• _COLLECTED DATA_:
******
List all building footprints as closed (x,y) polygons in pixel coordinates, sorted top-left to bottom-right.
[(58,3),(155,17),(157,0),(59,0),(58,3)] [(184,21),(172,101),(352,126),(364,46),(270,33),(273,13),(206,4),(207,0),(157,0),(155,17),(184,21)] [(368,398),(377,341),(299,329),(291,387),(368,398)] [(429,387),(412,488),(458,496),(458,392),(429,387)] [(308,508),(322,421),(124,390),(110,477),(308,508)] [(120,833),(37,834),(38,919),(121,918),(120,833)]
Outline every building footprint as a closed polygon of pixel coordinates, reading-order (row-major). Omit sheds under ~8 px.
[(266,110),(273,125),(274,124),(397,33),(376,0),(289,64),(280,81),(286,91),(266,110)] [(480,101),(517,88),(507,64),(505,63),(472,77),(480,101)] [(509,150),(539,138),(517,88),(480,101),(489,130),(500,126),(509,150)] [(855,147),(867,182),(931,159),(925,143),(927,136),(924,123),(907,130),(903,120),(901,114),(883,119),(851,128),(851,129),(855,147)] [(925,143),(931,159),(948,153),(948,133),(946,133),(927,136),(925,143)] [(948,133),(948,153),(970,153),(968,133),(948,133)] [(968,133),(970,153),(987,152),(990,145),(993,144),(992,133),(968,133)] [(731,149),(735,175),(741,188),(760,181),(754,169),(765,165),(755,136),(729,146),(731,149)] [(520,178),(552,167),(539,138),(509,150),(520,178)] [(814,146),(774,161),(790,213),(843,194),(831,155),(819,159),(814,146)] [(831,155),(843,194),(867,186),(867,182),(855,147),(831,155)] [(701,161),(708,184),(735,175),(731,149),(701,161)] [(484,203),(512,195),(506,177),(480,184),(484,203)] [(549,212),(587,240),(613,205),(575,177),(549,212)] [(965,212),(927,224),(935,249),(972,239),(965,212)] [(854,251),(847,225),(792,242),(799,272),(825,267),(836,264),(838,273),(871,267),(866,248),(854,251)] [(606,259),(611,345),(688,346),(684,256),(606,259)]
******
• _AIM OF THE TASK_: What lines in the listing above contain the word "pixel"? Show each one.

• _EXERCISE RESULT_:
List all building footprints as closed (x,y) polygons in pixel coordinates, sorted top-left to bottom-right.
Outline every building footprint as a closed polygon of pixel coordinates, reading-order (row-major). Omit sheds under ~8 px.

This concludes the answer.